TASK STATEMENT
Line by line, retype the material exactly and leave each picture out.

_ _ _

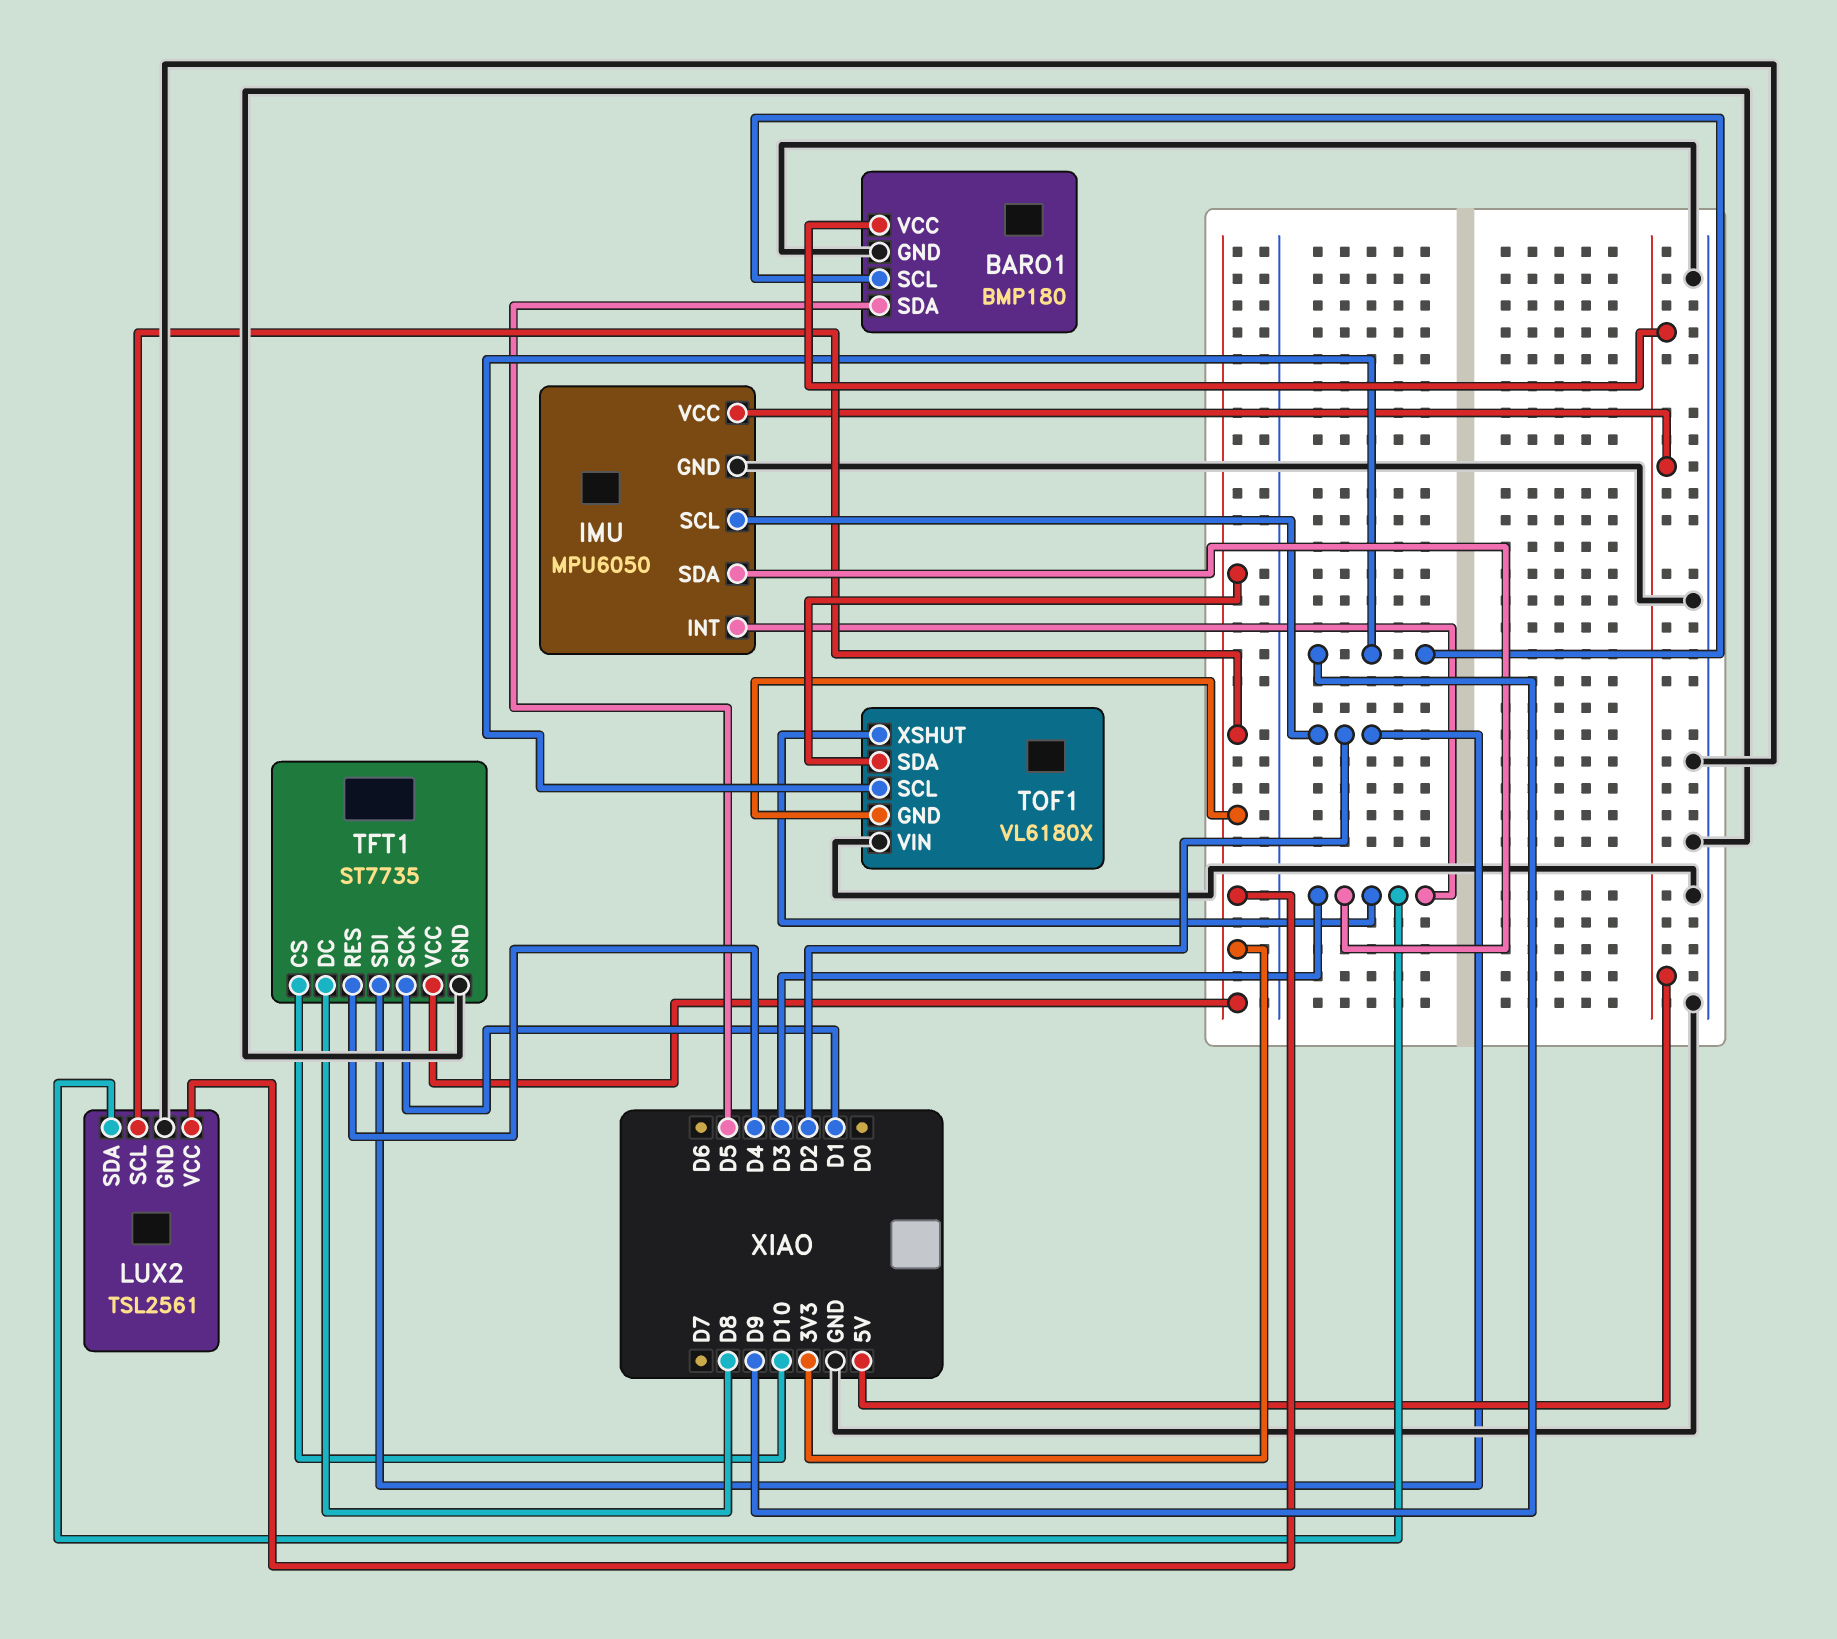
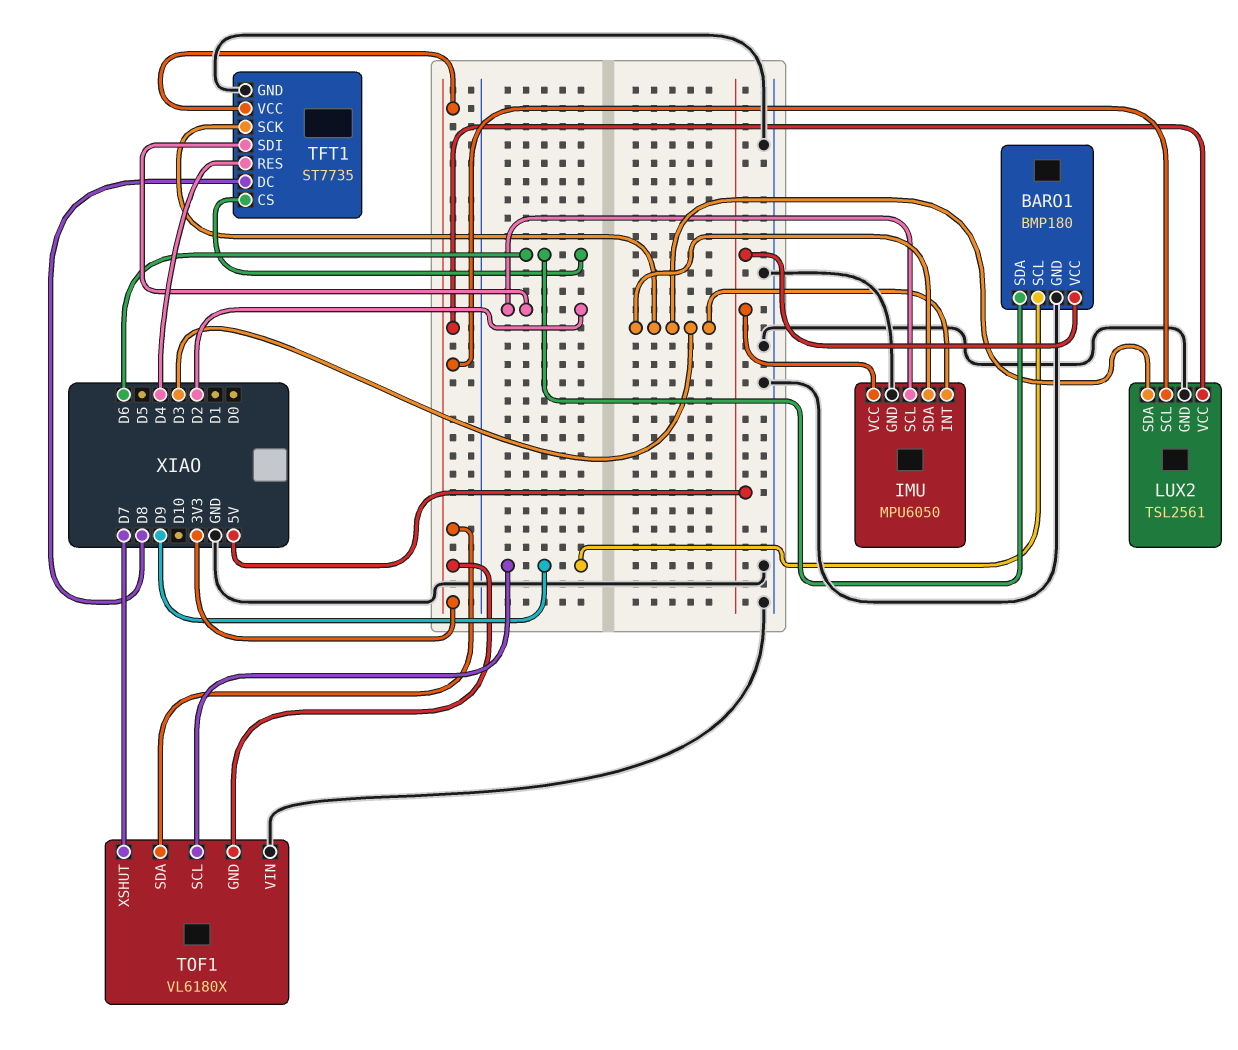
BARO1 pin SDA: D5 -> D6
TFT1 pin CS: D10 -> D6
TFT1 pin SCK: D1 -> D3
TOF1 pin XSHUT: D3 -> D7

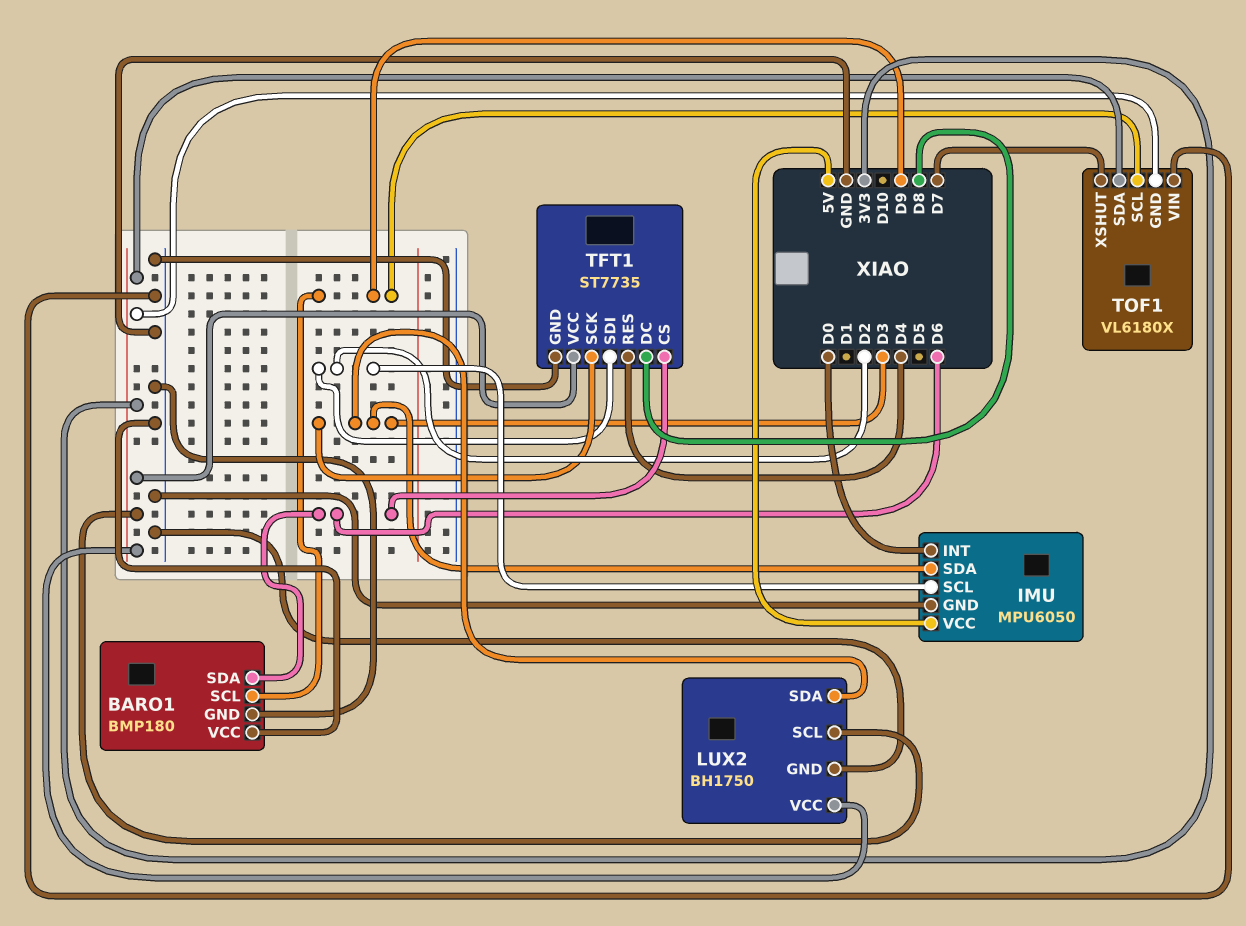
BARO1 pin VCC: 5V -> GND
IMU pin INT: D3 -> D0
LUX2: TSL2561 -> BH1750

_ _ _

ANSWER TO THIS TASK
BARO1 pin SDA: D5 -> D6
TFT1 pin CS: D10 -> D6
TFT1 pin SCK: D1 -> D3
TOF1 pin XSHUT: D3 -> D7

BARO1 pin VCC: 5V -> GND
IMU pin INT: D3 -> D0
LUX2: TSL2561 -> BH1750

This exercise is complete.